━━ DATA ━━
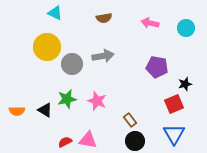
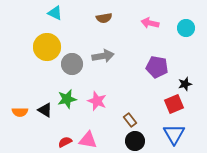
orange semicircle: moved 3 px right, 1 px down
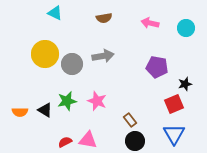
yellow circle: moved 2 px left, 7 px down
green star: moved 2 px down
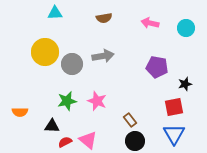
cyan triangle: rotated 28 degrees counterclockwise
yellow circle: moved 2 px up
red square: moved 3 px down; rotated 12 degrees clockwise
black triangle: moved 7 px right, 16 px down; rotated 28 degrees counterclockwise
pink triangle: rotated 30 degrees clockwise
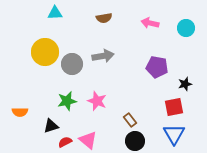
black triangle: moved 1 px left; rotated 21 degrees counterclockwise
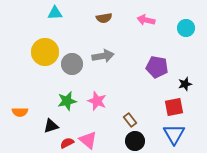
pink arrow: moved 4 px left, 3 px up
red semicircle: moved 2 px right, 1 px down
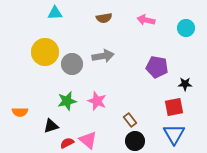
black star: rotated 16 degrees clockwise
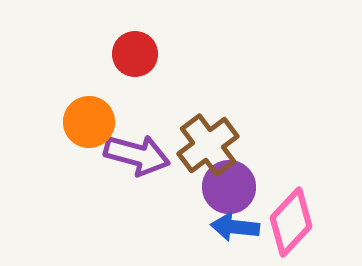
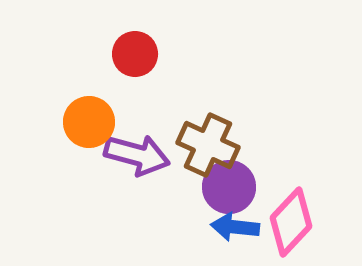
brown cross: rotated 28 degrees counterclockwise
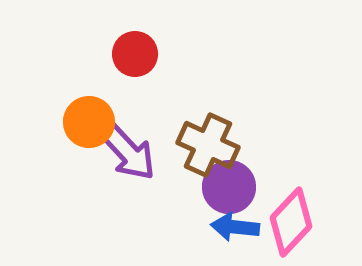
purple arrow: moved 9 px left, 3 px up; rotated 32 degrees clockwise
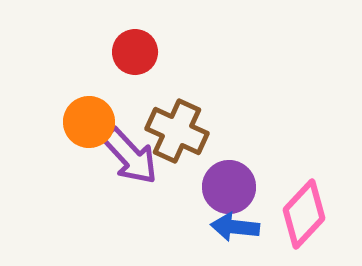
red circle: moved 2 px up
brown cross: moved 31 px left, 14 px up
purple arrow: moved 2 px right, 4 px down
pink diamond: moved 13 px right, 8 px up
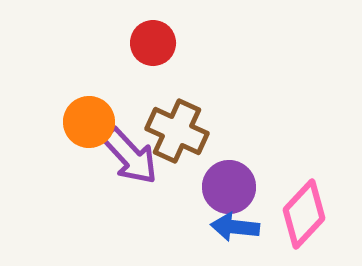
red circle: moved 18 px right, 9 px up
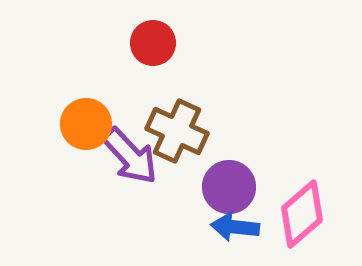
orange circle: moved 3 px left, 2 px down
pink diamond: moved 2 px left; rotated 6 degrees clockwise
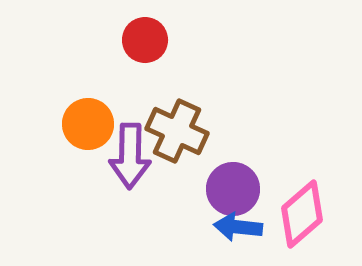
red circle: moved 8 px left, 3 px up
orange circle: moved 2 px right
purple arrow: rotated 44 degrees clockwise
purple circle: moved 4 px right, 2 px down
blue arrow: moved 3 px right
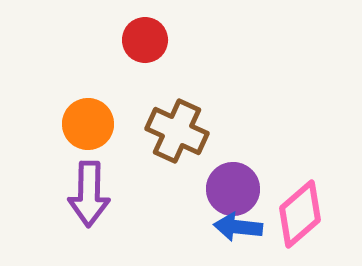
purple arrow: moved 41 px left, 38 px down
pink diamond: moved 2 px left
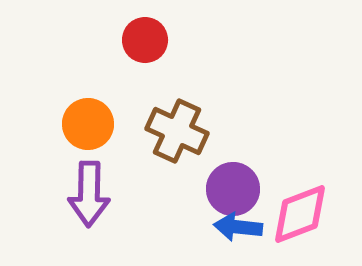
pink diamond: rotated 20 degrees clockwise
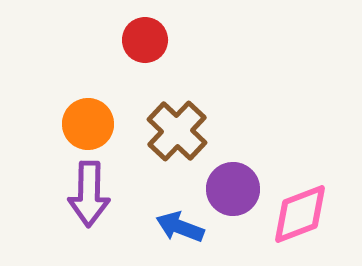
brown cross: rotated 18 degrees clockwise
blue arrow: moved 58 px left; rotated 15 degrees clockwise
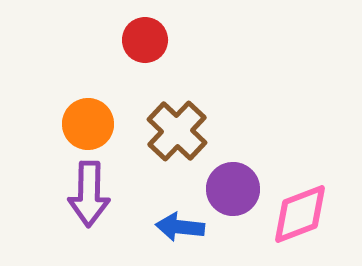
blue arrow: rotated 15 degrees counterclockwise
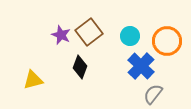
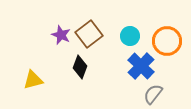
brown square: moved 2 px down
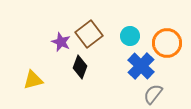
purple star: moved 7 px down
orange circle: moved 2 px down
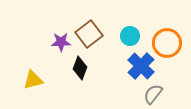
purple star: rotated 24 degrees counterclockwise
black diamond: moved 1 px down
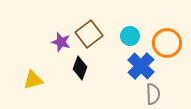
purple star: rotated 18 degrees clockwise
gray semicircle: rotated 140 degrees clockwise
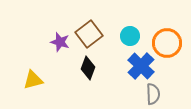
purple star: moved 1 px left
black diamond: moved 8 px right
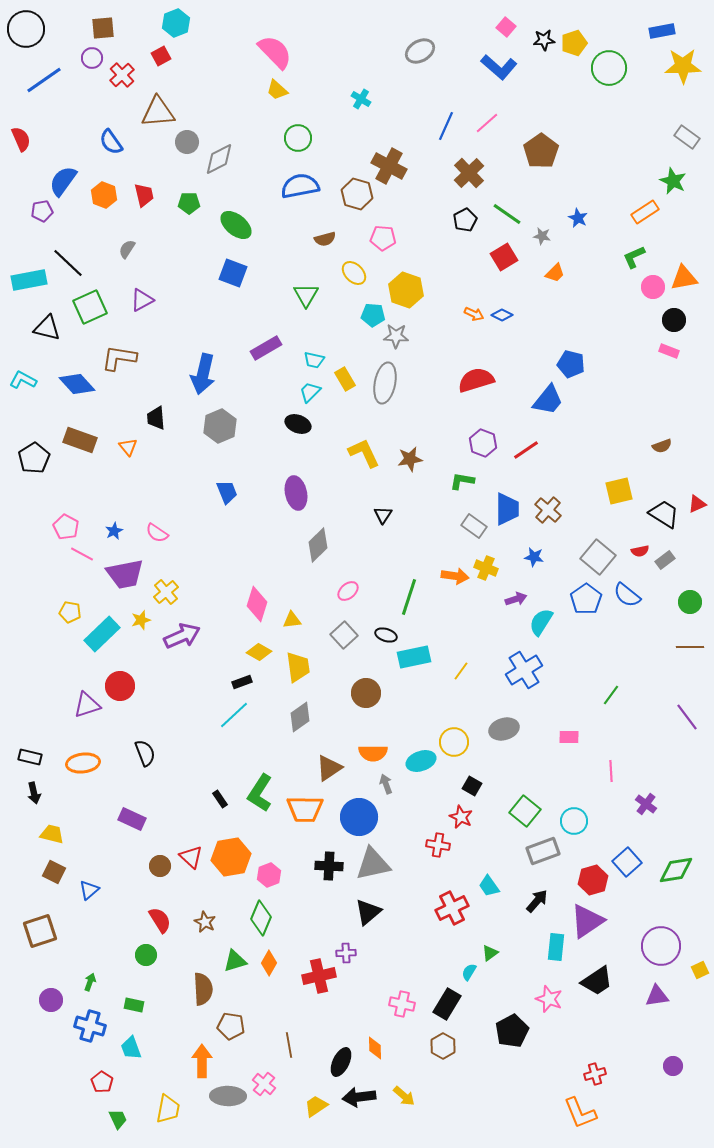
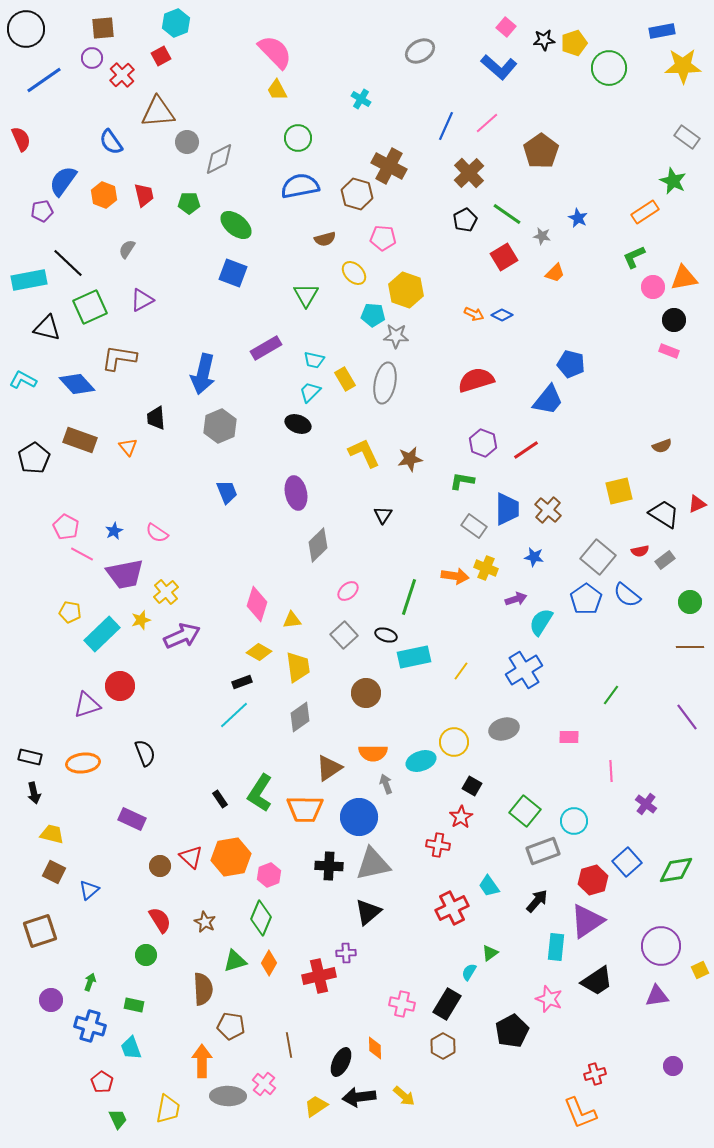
yellow trapezoid at (277, 90): rotated 20 degrees clockwise
red star at (461, 817): rotated 15 degrees clockwise
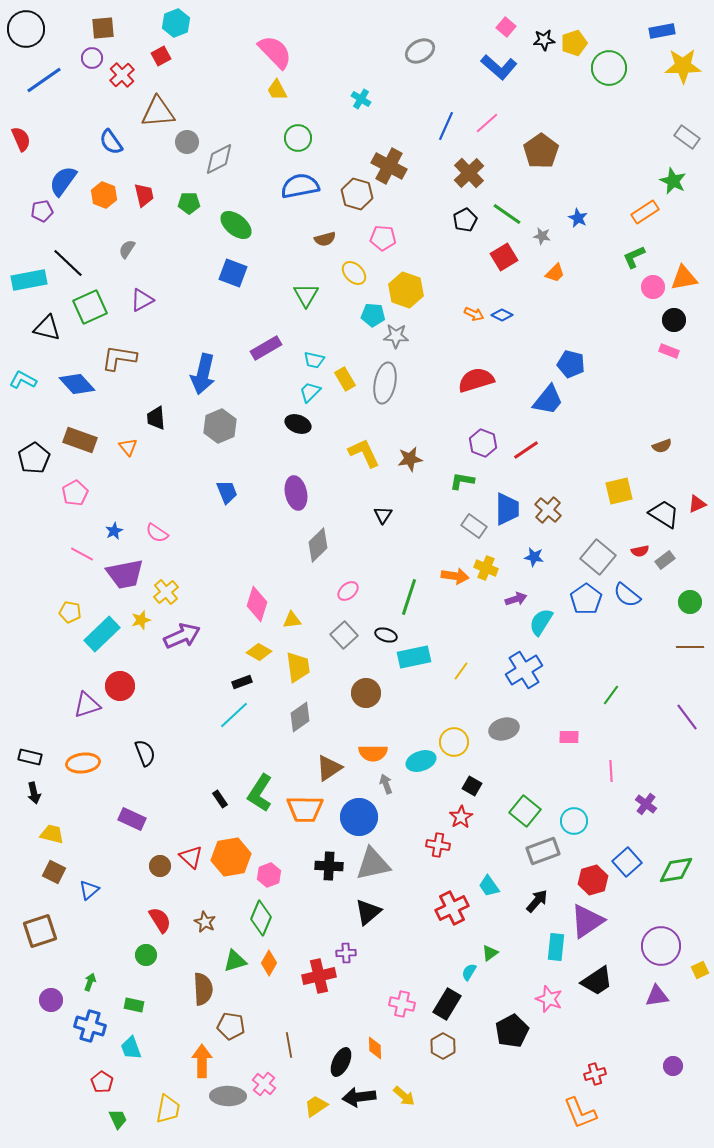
pink pentagon at (66, 527): moved 9 px right, 34 px up; rotated 15 degrees clockwise
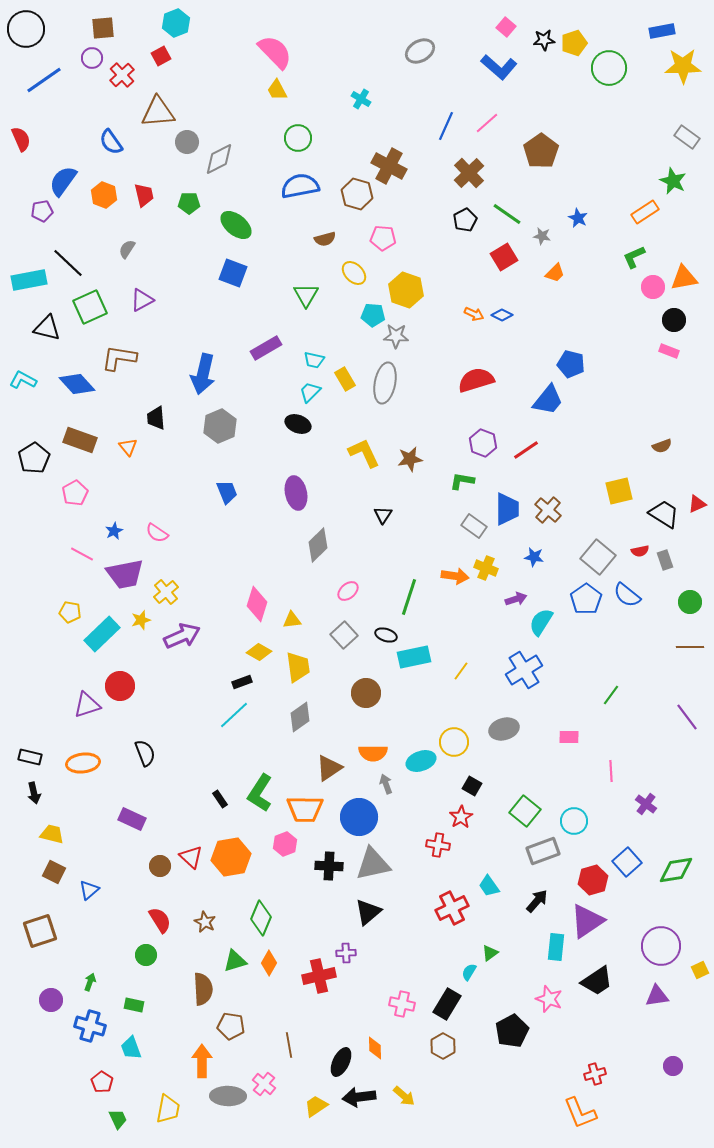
gray rectangle at (665, 560): rotated 72 degrees counterclockwise
pink hexagon at (269, 875): moved 16 px right, 31 px up
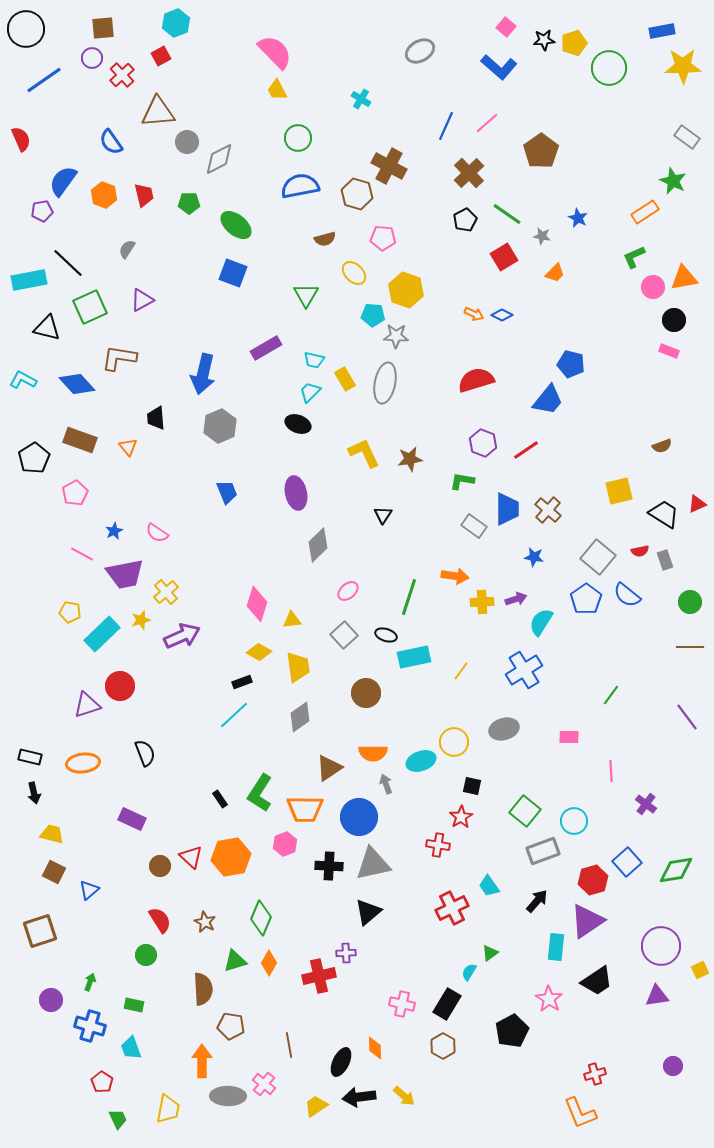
yellow cross at (486, 568): moved 4 px left, 34 px down; rotated 25 degrees counterclockwise
black square at (472, 786): rotated 18 degrees counterclockwise
pink star at (549, 999): rotated 12 degrees clockwise
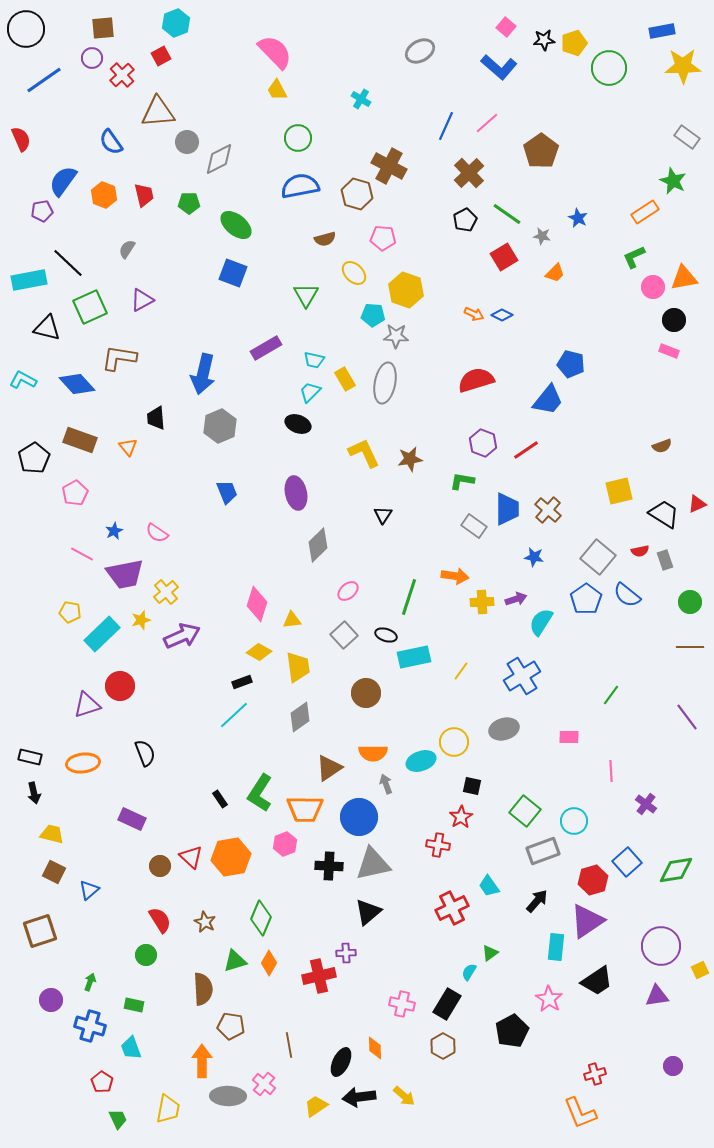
blue cross at (524, 670): moved 2 px left, 6 px down
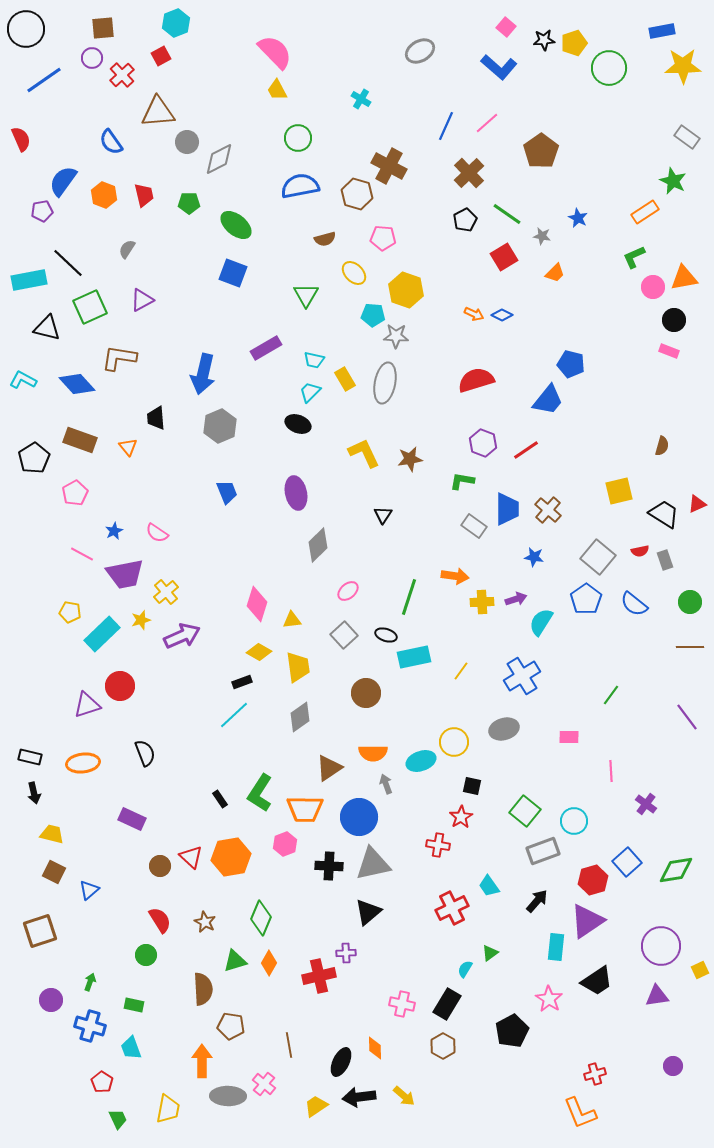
brown semicircle at (662, 446): rotated 54 degrees counterclockwise
blue semicircle at (627, 595): moved 7 px right, 9 px down
cyan semicircle at (469, 972): moved 4 px left, 3 px up
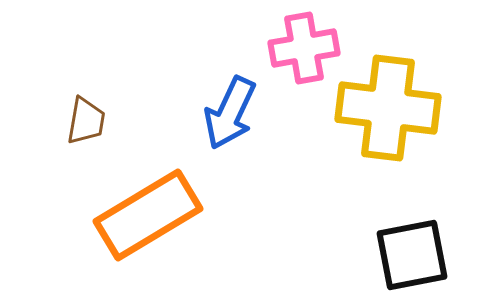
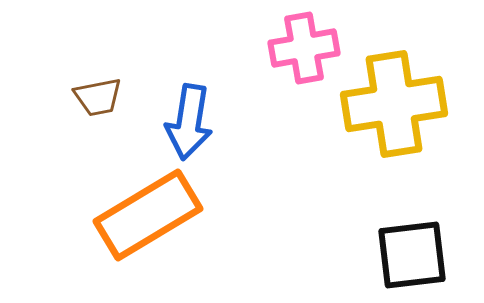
yellow cross: moved 6 px right, 4 px up; rotated 16 degrees counterclockwise
blue arrow: moved 41 px left, 9 px down; rotated 16 degrees counterclockwise
brown trapezoid: moved 12 px right, 24 px up; rotated 69 degrees clockwise
black square: rotated 4 degrees clockwise
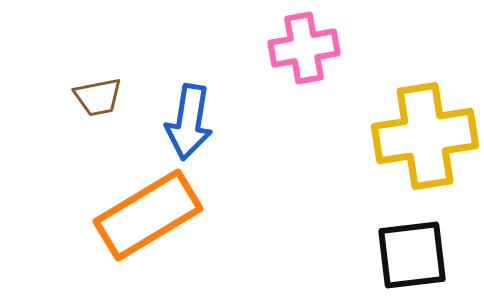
yellow cross: moved 31 px right, 32 px down
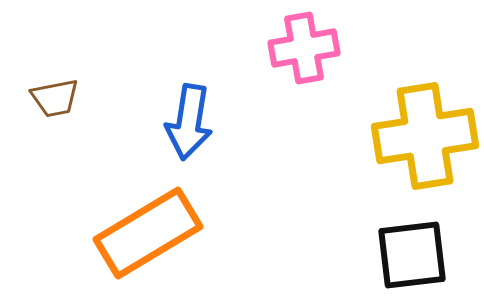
brown trapezoid: moved 43 px left, 1 px down
orange rectangle: moved 18 px down
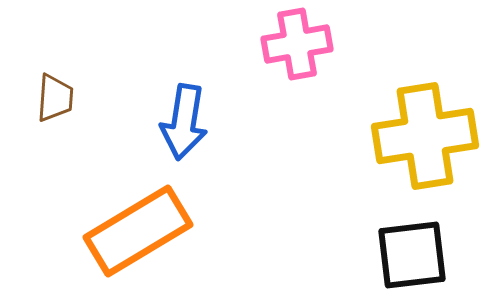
pink cross: moved 7 px left, 4 px up
brown trapezoid: rotated 75 degrees counterclockwise
blue arrow: moved 5 px left
orange rectangle: moved 10 px left, 2 px up
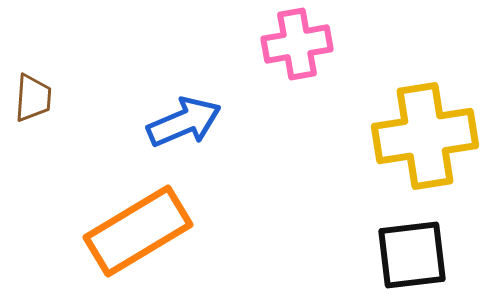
━━━
Copy every line of the records above word for word, leaving out the pictures.

- OUTPUT -
orange semicircle: moved 3 px right, 1 px down
yellow circle: moved 2 px left, 7 px down
green star: moved 2 px down
cyan triangle: rotated 28 degrees counterclockwise
yellow circle: moved 2 px up
red square: moved 3 px down; rotated 12 degrees clockwise
black triangle: moved 7 px right, 16 px down; rotated 28 degrees counterclockwise
pink triangle: rotated 30 degrees clockwise
black triangle: moved 1 px left; rotated 21 degrees counterclockwise
pink arrow: moved 4 px left, 3 px up
red semicircle: moved 2 px right, 1 px down
black star: rotated 16 degrees clockwise
brown cross: rotated 28 degrees counterclockwise
purple arrow: moved 9 px left, 3 px up; rotated 32 degrees clockwise
red circle: moved 2 px up
brown cross: moved 31 px left, 14 px up
purple arrow: moved 2 px right, 4 px down
pink diamond: moved 13 px right, 8 px up
red circle: moved 18 px right, 9 px up
orange circle: moved 3 px left, 2 px down
pink diamond: moved 2 px left; rotated 6 degrees clockwise
red circle: moved 8 px left, 3 px up
orange circle: moved 2 px right
purple arrow: rotated 44 degrees clockwise
purple circle: moved 4 px right, 2 px down
blue arrow: moved 3 px right
purple arrow: moved 41 px left, 38 px down
pink diamond: moved 2 px left
pink diamond: rotated 20 degrees clockwise
brown cross: rotated 18 degrees clockwise
blue arrow: moved 58 px left; rotated 15 degrees clockwise
blue arrow: rotated 15 degrees counterclockwise
brown square: moved 2 px down
purple star: moved 7 px down
orange circle: moved 2 px down
purple star: rotated 24 degrees counterclockwise
black diamond: moved 1 px down
purple star: rotated 18 degrees clockwise
gray semicircle: rotated 140 degrees clockwise
purple star: moved 1 px left
black diamond: moved 8 px right
yellow trapezoid at (277, 90): rotated 20 degrees clockwise
red star at (461, 817): rotated 15 degrees clockwise
pink pentagon at (66, 527): moved 9 px right, 34 px up; rotated 15 degrees clockwise
gray rectangle at (665, 560): rotated 72 degrees counterclockwise
pink hexagon at (269, 875): moved 16 px right, 31 px up
yellow cross at (486, 568): moved 4 px left, 34 px down; rotated 25 degrees counterclockwise
black square at (472, 786): rotated 18 degrees counterclockwise
pink star at (549, 999): rotated 12 degrees clockwise
blue cross at (524, 670): moved 2 px left, 6 px down
brown semicircle at (662, 446): rotated 54 degrees counterclockwise
blue semicircle at (627, 595): moved 7 px right, 9 px down
cyan semicircle at (469, 972): moved 4 px left, 3 px up
yellow cross: moved 6 px right, 4 px up; rotated 16 degrees counterclockwise
blue arrow: moved 41 px left, 9 px down; rotated 16 degrees counterclockwise
brown trapezoid: moved 12 px right, 24 px up; rotated 69 degrees clockwise
black square: rotated 4 degrees clockwise
yellow cross: moved 31 px right, 32 px down
brown trapezoid: moved 43 px left, 1 px down
orange rectangle: moved 18 px down
pink cross: moved 7 px left, 4 px up
brown trapezoid: rotated 75 degrees counterclockwise
blue arrow: moved 5 px left
orange rectangle: moved 10 px left, 2 px up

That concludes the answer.